Your assignment:
Update the items from the line with "coordinates (617, 402)." to the line with "I want to click on chinaware" by changing "carrying loop" to "carrying strap", and give back only those lines with nothing else altered.
--------------------------------------------------
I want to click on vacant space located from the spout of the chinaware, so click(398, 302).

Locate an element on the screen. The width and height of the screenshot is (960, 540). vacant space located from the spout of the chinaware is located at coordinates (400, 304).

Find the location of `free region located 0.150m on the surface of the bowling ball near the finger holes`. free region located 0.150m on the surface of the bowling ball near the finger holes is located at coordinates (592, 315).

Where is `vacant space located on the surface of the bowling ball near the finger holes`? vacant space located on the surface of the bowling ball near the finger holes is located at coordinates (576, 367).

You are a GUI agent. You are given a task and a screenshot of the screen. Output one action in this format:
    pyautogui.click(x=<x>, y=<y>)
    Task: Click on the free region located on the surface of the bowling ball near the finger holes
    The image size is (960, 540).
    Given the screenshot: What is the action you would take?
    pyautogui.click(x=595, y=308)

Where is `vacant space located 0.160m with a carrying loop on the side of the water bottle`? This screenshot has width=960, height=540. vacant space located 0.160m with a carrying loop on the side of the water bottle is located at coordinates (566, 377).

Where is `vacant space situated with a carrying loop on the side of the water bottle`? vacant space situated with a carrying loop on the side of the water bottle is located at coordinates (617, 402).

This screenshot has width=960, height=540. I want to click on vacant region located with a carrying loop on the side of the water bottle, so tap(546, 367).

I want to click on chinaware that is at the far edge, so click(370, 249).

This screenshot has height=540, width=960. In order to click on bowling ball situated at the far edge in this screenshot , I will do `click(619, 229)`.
--------------------------------------------------
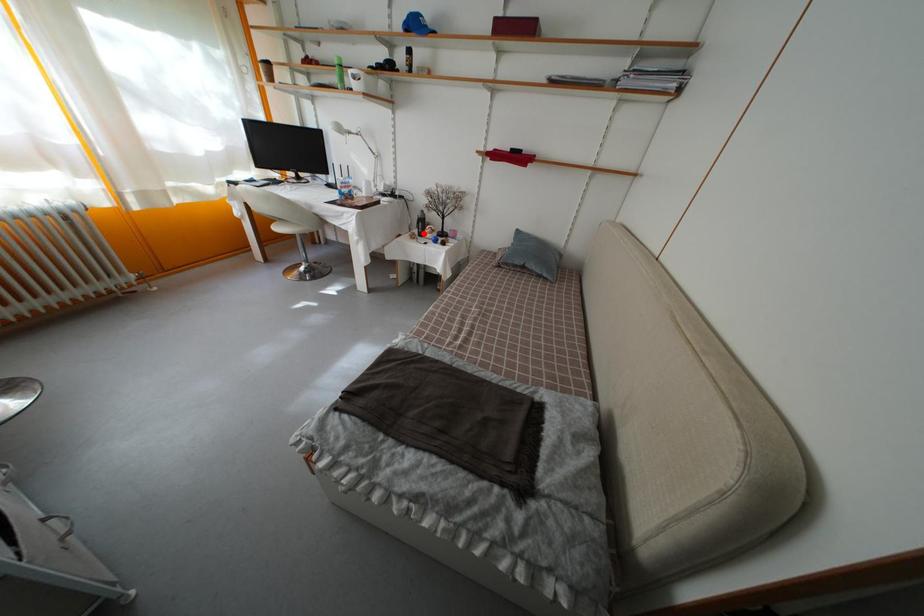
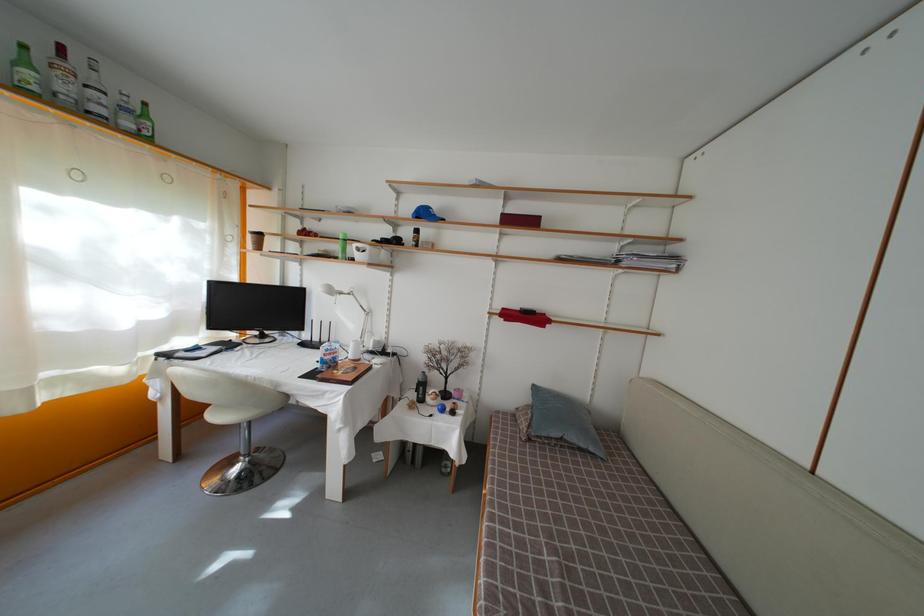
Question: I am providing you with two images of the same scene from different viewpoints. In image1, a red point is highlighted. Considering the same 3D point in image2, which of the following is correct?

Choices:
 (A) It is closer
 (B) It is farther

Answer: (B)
--------------------------------------------------
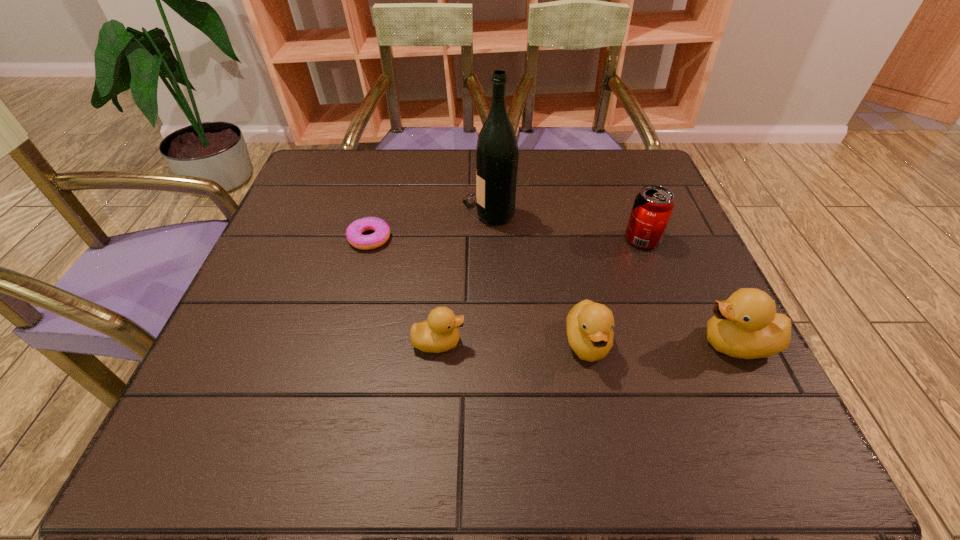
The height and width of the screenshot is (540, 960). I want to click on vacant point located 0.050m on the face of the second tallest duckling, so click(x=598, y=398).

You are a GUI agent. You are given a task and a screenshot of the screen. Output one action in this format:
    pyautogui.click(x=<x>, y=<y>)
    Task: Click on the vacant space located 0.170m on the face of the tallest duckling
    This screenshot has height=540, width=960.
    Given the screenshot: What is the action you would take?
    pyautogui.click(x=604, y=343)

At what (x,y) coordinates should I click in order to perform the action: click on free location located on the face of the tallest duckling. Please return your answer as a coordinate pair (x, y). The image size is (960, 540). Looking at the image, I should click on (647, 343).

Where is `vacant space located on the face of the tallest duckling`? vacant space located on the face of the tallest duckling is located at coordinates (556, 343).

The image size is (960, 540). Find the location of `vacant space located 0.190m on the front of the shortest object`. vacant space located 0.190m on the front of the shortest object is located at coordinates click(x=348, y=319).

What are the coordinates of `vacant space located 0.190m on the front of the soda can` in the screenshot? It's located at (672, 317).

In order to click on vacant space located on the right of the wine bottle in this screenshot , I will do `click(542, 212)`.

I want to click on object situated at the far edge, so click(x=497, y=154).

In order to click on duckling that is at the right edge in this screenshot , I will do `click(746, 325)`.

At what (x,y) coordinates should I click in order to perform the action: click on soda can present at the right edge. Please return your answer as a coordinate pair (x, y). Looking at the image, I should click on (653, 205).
--------------------------------------------------
Answer below:
Where is `vacant space situated with a carrying strap on the side of the water bottle`? vacant space situated with a carrying strap on the side of the water bottle is located at coordinates (617, 402).

This screenshot has width=960, height=540. I want to click on vacant region located with a carrying strap on the side of the water bottle, so tap(546, 367).

I want to click on chinaware that is at the far edge, so click(370, 249).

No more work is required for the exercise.